** YOUR TASK **
Some of the lines below need repeating. Reproduce exactly those between the lines holding "pink circle: (77, 47) -> (72, 44), moved" and "cyan semicircle: (18, 70) -> (16, 63), moved", inclusive.

** RECORDS **

◆ ◆ ◆ ◆ ◆ ◆ ◆

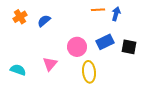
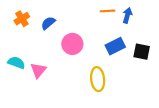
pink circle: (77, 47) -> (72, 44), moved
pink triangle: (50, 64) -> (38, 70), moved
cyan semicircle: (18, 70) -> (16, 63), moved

◆ ◆ ◆ ◆ ◆ ◆ ◆

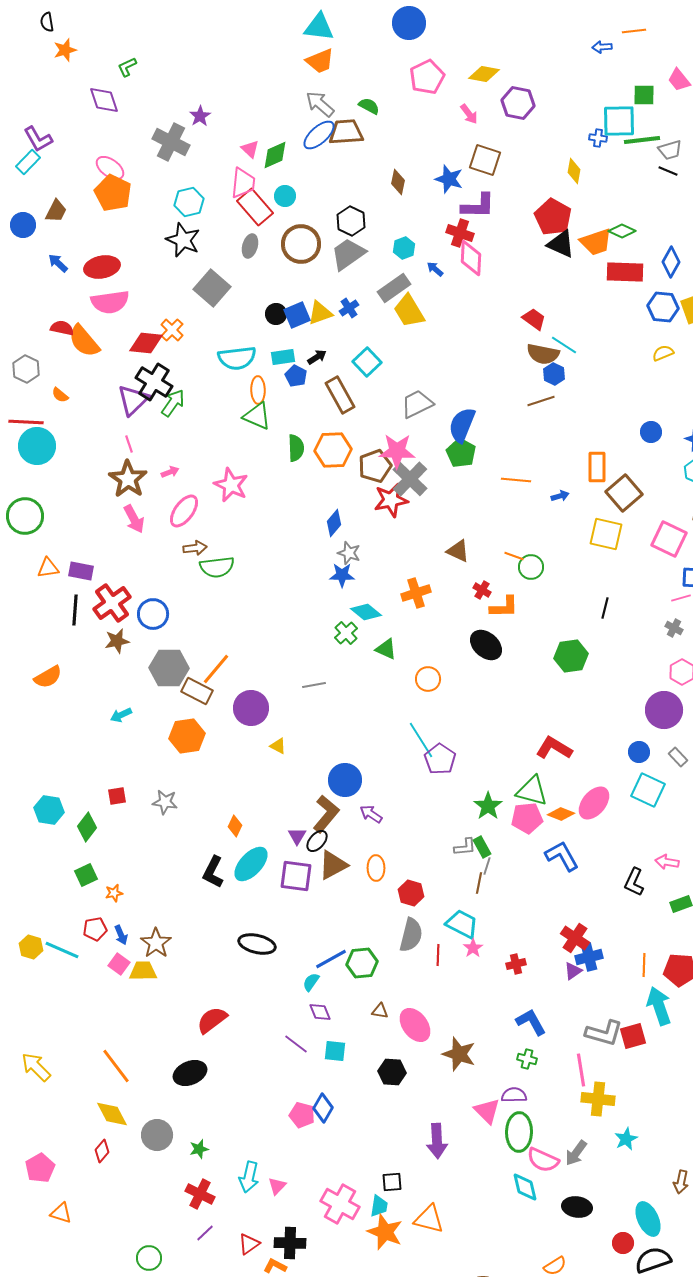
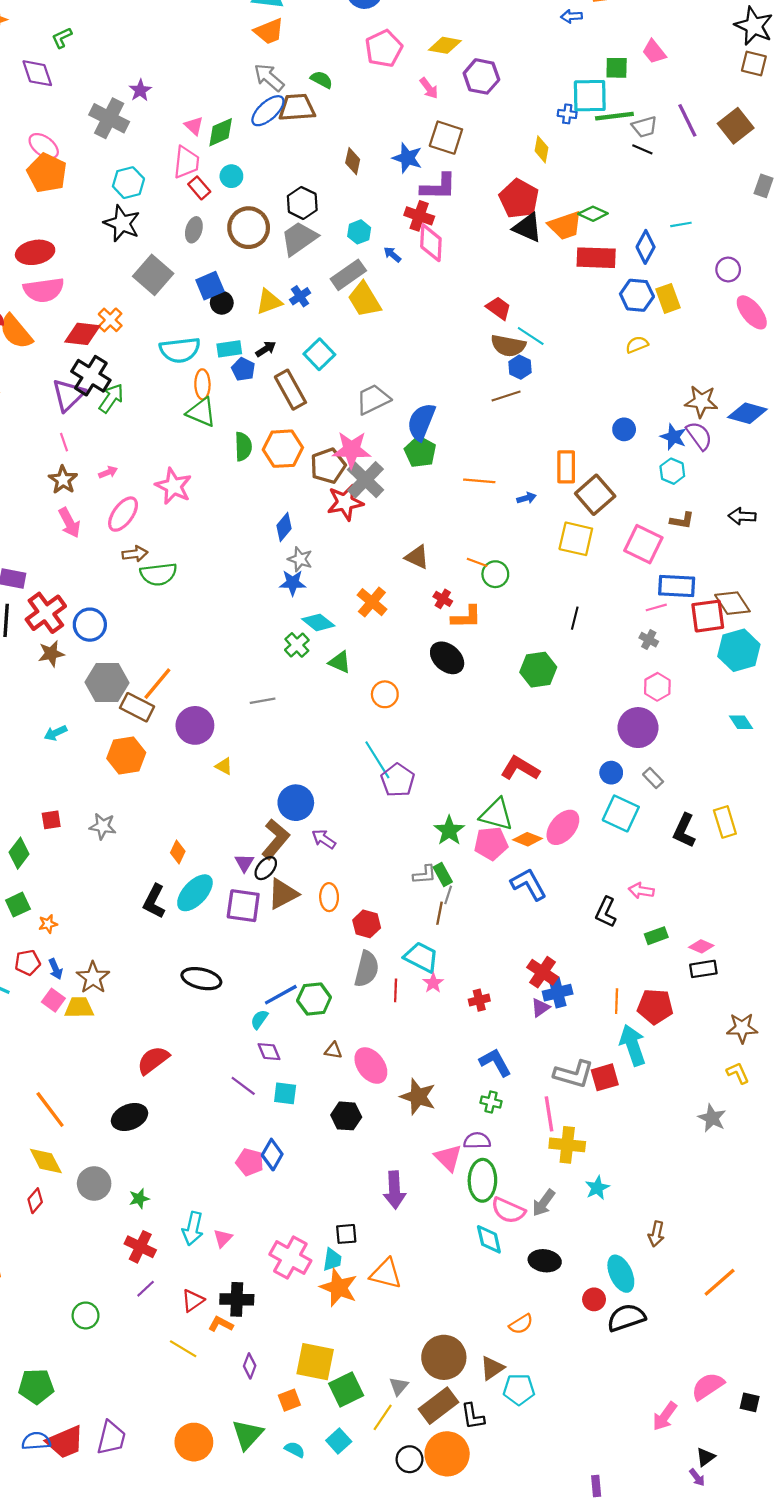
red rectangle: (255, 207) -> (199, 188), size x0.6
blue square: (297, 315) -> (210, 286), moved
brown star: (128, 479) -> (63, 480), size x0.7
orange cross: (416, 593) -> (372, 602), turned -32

◆ ◆ ◆ ◆ ◆ ◆ ◆

** RESULT OF THE TASK **
pink circle: (77, 47) -> (72, 44), moved
pink triangle: (50, 64) -> (38, 70), moved
cyan semicircle: (18, 70) -> (16, 63), moved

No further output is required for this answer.